Data records
───

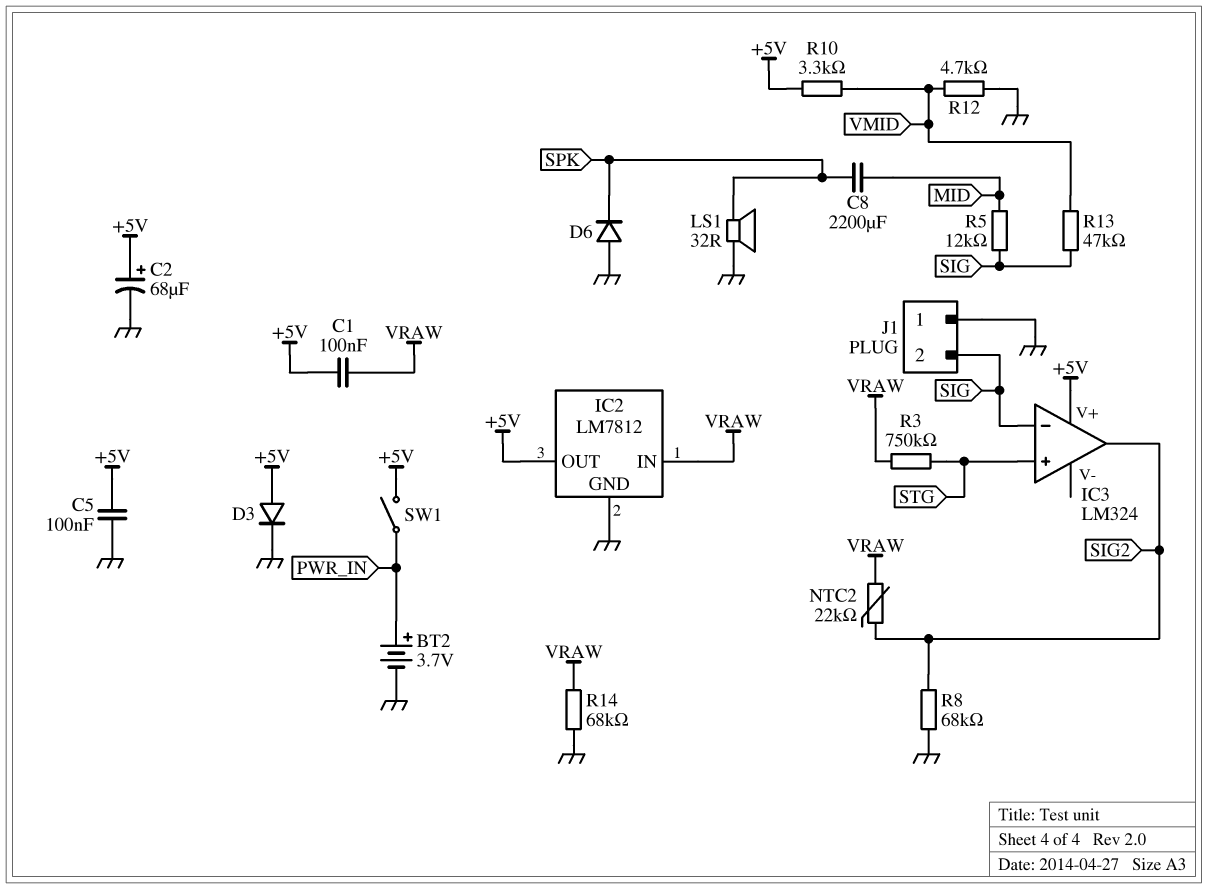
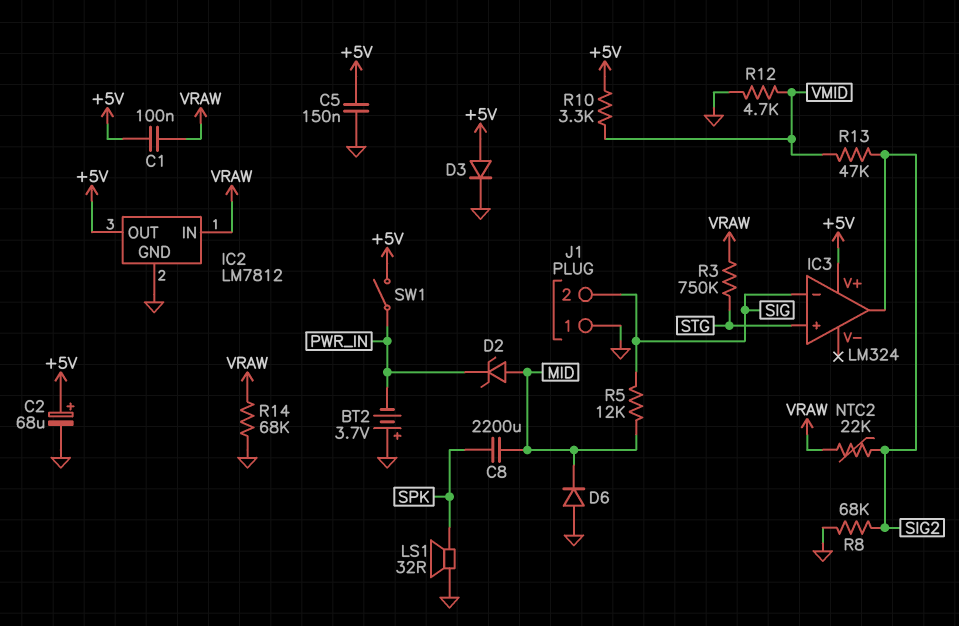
BT2: 3.7V (plus PWR_IN, minus GND) -> 3.7V (plus GND, minus PWR_IN)
C5: 100nF (+5V, GND) -> 150nF (+5V, GND)
D2: none -> zener (A MID, K PWR_IN)
D6: diode (A GND, K SPK) -> diode (A GND, K MID)
R13: 47k (SIG, VMID) -> 47k (SIG2, VMID)

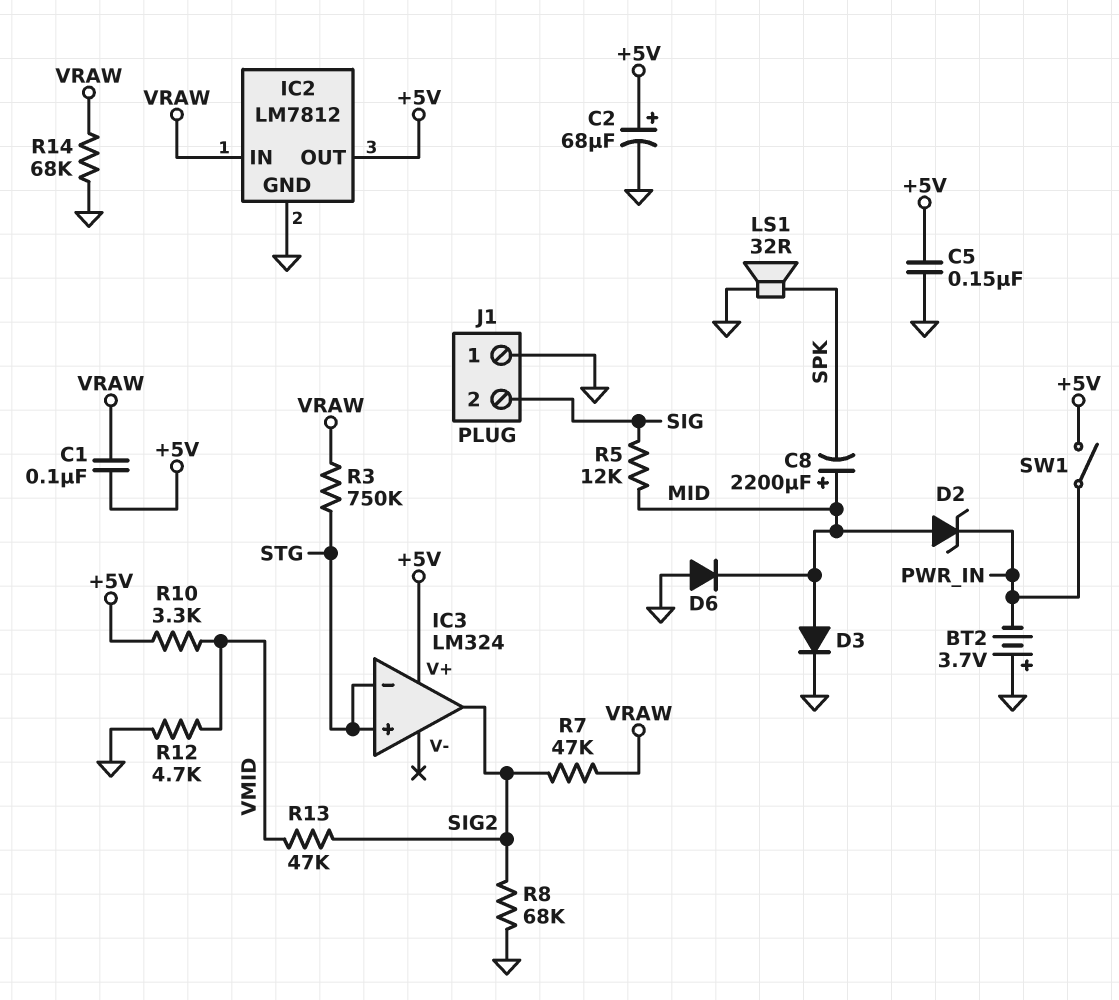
C8: 2200uF (MID, SPK) -> 2200uF (plus MID, minus SPK)
D3: diode (A +5V, K GND) -> diode (A MID, K GND)
IC3 pin in-: SIG -> STG
NTC2: 22k (SIG2, VRAW) -> none
R7: none -> 47k (SIG2, VRAW)

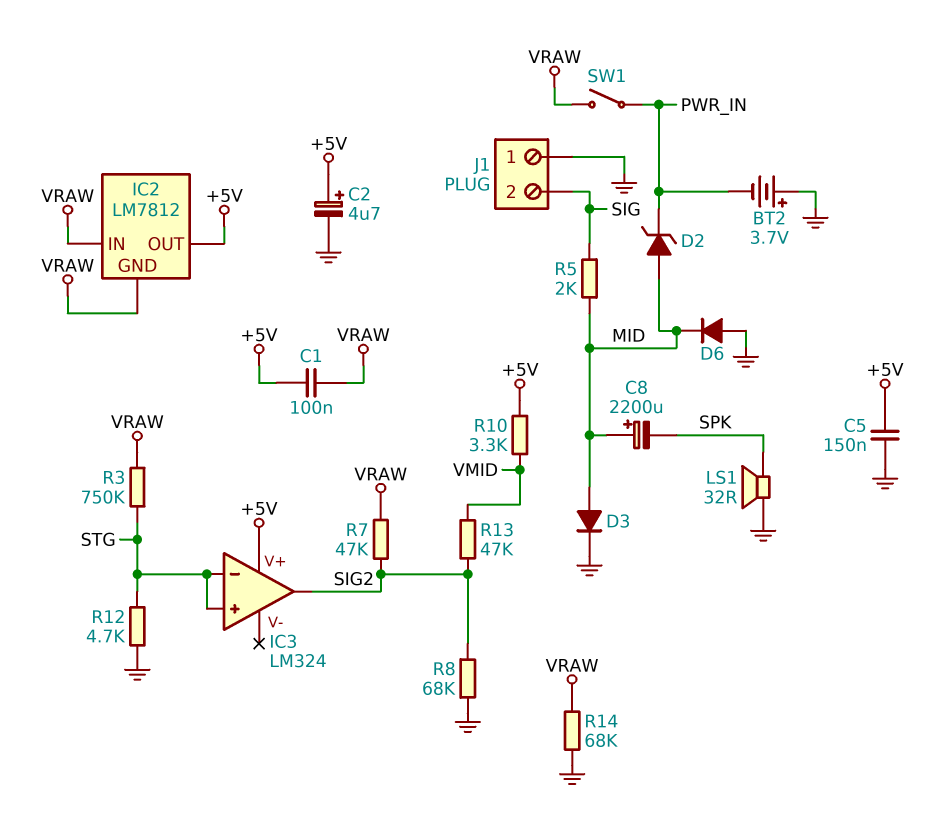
C2: 68uF (plus +5V, minus GND) -> 4.7uF (plus +5V, minus GND)
IC2 pin GND: GND -> VRAW
R5: 12k (MID, SIG) -> 2k (MID, SIG)
R12: 4.7k (GND, VMID) -> 4.7k (GND, STG)
SW1: switch (+5V, PWR_IN) -> switch (PWR_IN, VRAW)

───

[TRY IT] Only the lines from the one bearing "C2: 68uF (plus" through the end of the entries above belong in the answer, each one exactly as given.

[RESPONSE AREA]
C2: 68uF (plus +5V, minus GND) -> 4.7uF (plus +5V, minus GND)
IC2 pin GND: GND -> VRAW
R5: 12k (MID, SIG) -> 2k (MID, SIG)
R12: 4.7k (GND, VMID) -> 4.7k (GND, STG)
SW1: switch (+5V, PWR_IN) -> switch (PWR_IN, VRAW)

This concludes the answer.